(Problem description)
Return the full listing word for word, but drop every picture from it.

━━━ Excerpted data

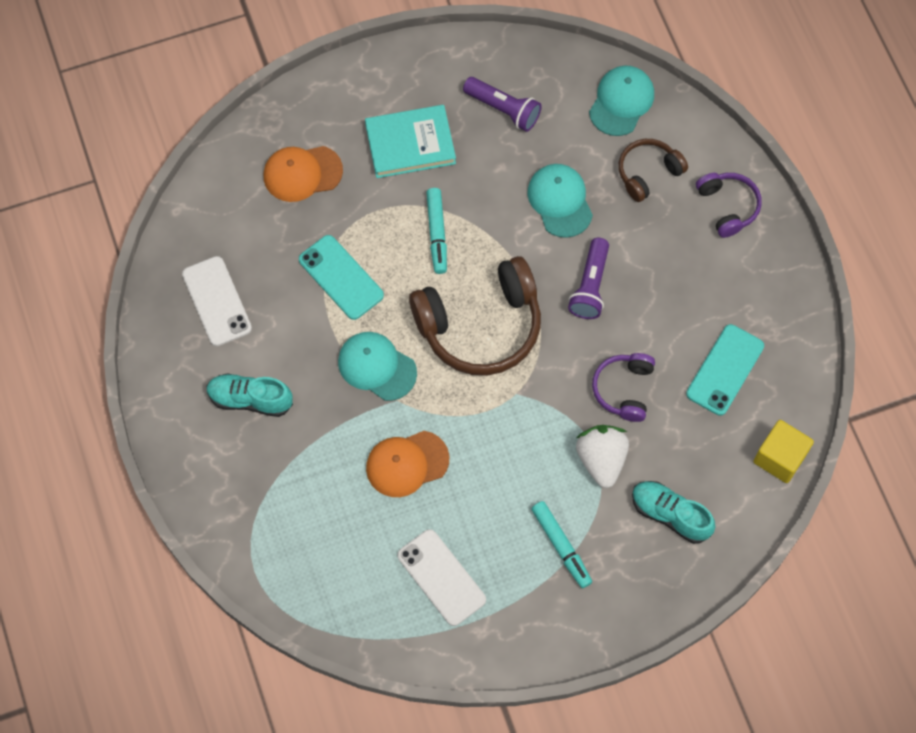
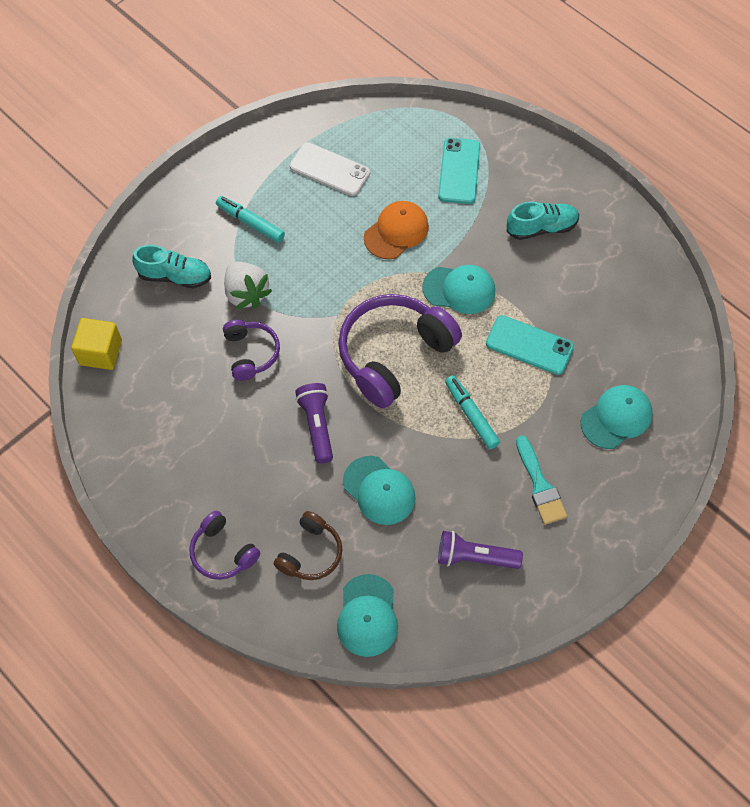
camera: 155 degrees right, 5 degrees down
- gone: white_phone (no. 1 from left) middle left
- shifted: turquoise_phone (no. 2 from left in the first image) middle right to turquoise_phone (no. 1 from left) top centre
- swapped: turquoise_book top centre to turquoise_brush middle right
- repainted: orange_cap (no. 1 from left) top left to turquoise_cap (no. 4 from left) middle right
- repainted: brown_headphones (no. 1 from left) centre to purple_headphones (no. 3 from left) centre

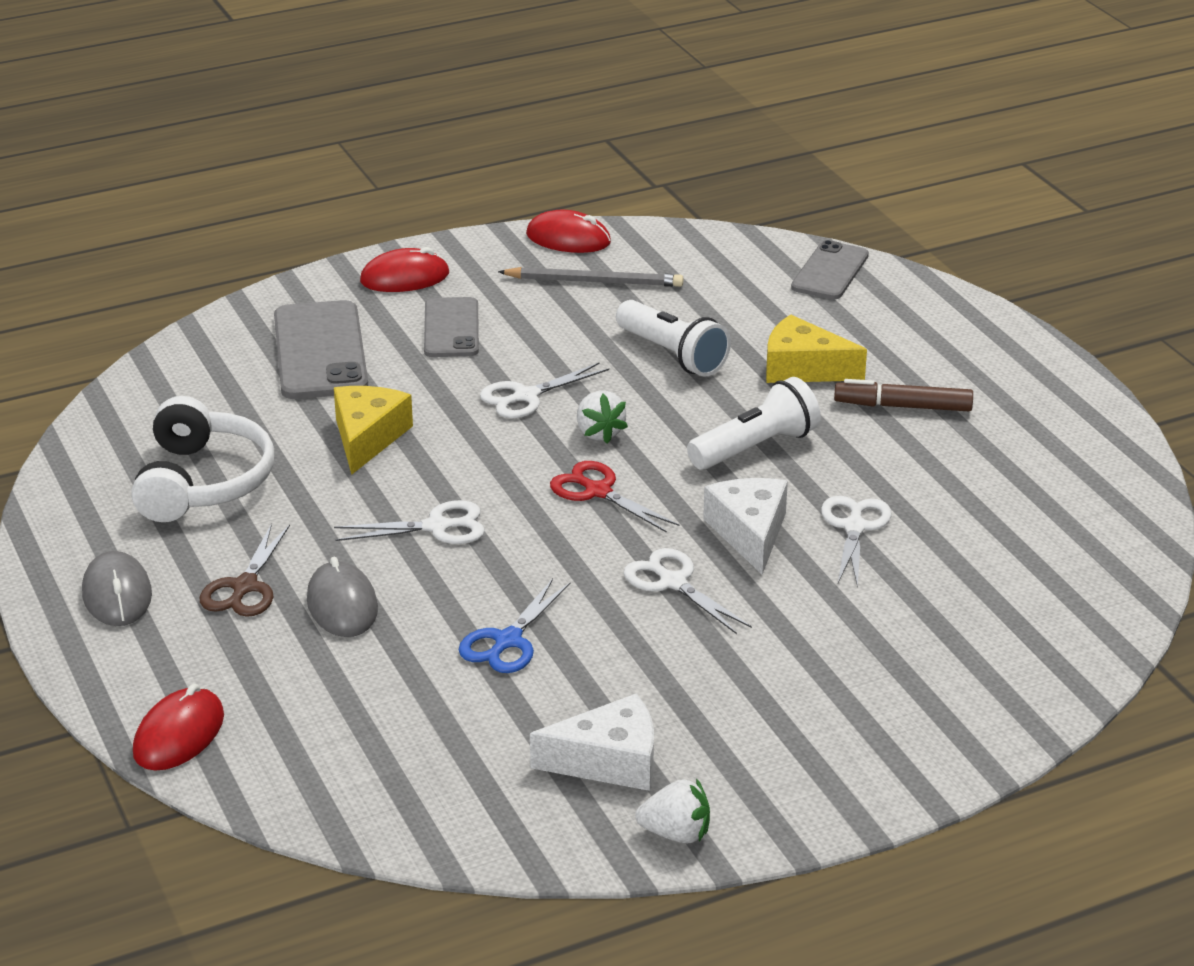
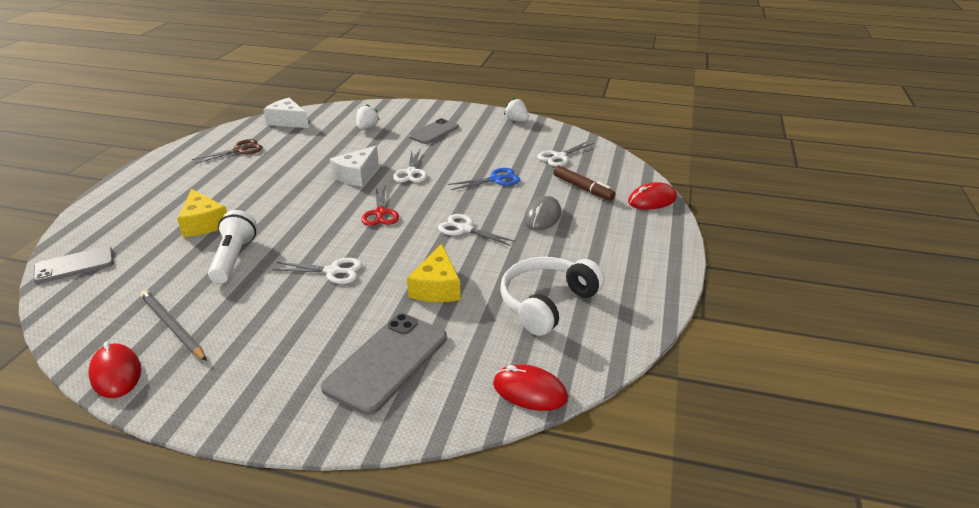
camera: 140 degrees left, 0 degrees up
- gone: grey_mouse (no. 1 from left) middle left
- gone: white_flashlight (no. 2 from left) centre
- shifted: brown_scissors middle left to top left
- shifted: red_mouse (no. 2 from left) top centre to bottom centre
- shifted: grey_phone (no. 2 from left in the first image) centre to grey_phone (no. 3 from left) top centre
- shifted: white_cheese (no. 1 from left) bottom centre to top left
- shifted: white_strawberry (no. 1 from left) centre to top centre
- shifted: white_scissors (no. 4 from left) middle right to top centre
- shifted: brown_marker middle right to centre
- rotated: yellow_cheese (no. 1 from left in the first image) middle left = centre 45 degrees counterclockwise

━━━━━━

(Expected output)
camera: 155 degrees right, 5 degrees down
- gone: white_phone (no. 1 from left) middle left
- shifted: turquoise_phone (no. 2 from left in the first image) middle right to turquoise_phone (no. 1 from left) top centre
- swapped: turquoise_book top centre to turquoise_brush middle right
- repainted: orange_cap (no. 1 from left) top left to turquoise_cap (no. 4 from left) middle right
- repainted: brown_headphones (no. 1 from left) centre to purple_headphones (no. 3 from left) centre

camera: 140 degrees left, 0 degrees up
- gone: grey_mouse (no. 1 from left) middle left
- gone: white_flashlight (no. 2 from left) centre
- shifted: brown_scissors middle left to top left
- shifted: red_mouse (no. 2 from left) top centre to bottom centre
- shifted: grey_phone (no. 2 from left in the first image) centre to grey_phone (no. 3 from left) top centre
- shifted: white_cheese (no. 1 from left) bottom centre to top left
- shifted: white_strawberry (no. 1 from left) centre to top centre
- shifted: white_scissors (no. 4 from left) middle right to top centre
- shifted: brown_marker middle right to centre
- rotated: yellow_cheese (no. 1 from left in the first image) middle left = centre 45 degrees counterclockwise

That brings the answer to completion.